*** DATA FOR THIS TASK Section Begins ***

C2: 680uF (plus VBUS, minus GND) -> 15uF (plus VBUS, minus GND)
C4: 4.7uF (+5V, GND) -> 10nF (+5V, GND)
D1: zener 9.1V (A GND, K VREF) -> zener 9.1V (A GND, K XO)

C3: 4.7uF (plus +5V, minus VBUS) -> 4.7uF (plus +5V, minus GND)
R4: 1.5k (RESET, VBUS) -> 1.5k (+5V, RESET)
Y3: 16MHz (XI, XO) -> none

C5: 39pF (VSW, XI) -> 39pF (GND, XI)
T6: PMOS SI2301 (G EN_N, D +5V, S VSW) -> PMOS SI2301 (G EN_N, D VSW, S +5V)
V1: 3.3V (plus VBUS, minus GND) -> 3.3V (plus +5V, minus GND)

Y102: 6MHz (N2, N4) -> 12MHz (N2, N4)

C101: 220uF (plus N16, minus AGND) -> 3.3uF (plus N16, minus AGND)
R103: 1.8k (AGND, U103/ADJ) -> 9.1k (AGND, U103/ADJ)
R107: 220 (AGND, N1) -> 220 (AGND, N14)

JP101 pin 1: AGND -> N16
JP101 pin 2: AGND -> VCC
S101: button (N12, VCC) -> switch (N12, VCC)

*** DATA FOR THIS TASK Section Ends ***

§ **EXERCISE BRIEF**
Could you reproduce every record above exactly as it appears?

§ **YOUR SOLUTION**
C2: 680uF (plus VBUS, minus GND) -> 15uF (plus VBUS, minus GND)
C4: 4.7uF (+5V, GND) -> 10nF (+5V, GND)
D1: zener 9.1V (A GND, K VREF) -> zener 9.1V (A GND, K XO)

C3: 4.7uF (plus +5V, minus VBUS) -> 4.7uF (plus +5V, minus GND)
R4: 1.5k (RESET, VBUS) -> 1.5k (+5V, RESET)
Y3: 16MHz (XI, XO) -> none

C5: 39pF (VSW, XI) -> 39pF (GND, XI)
T6: PMOS SI2301 (G EN_N, D +5V, S VSW) -> PMOS SI2301 (G EN_N, D VSW, S +5V)
V1: 3.3V (plus VBUS, minus GND) -> 3.3V (plus +5V, minus GND)

Y102: 6MHz (N2, N4) -> 12MHz (N2, N4)

C101: 220uF (plus N16, minus AGND) -> 3.3uF (plus N16, minus AGND)
R103: 1.8k (AGND, U103/ADJ) -> 9.1k (AGND, U103/ADJ)
R107: 220 (AGND, N1) -> 220 (AGND, N14)

JP101 pin 1: AGND -> N16
JP101 pin 2: AGND -> VCC
S101: button (N12, VCC) -> switch (N12, VCC)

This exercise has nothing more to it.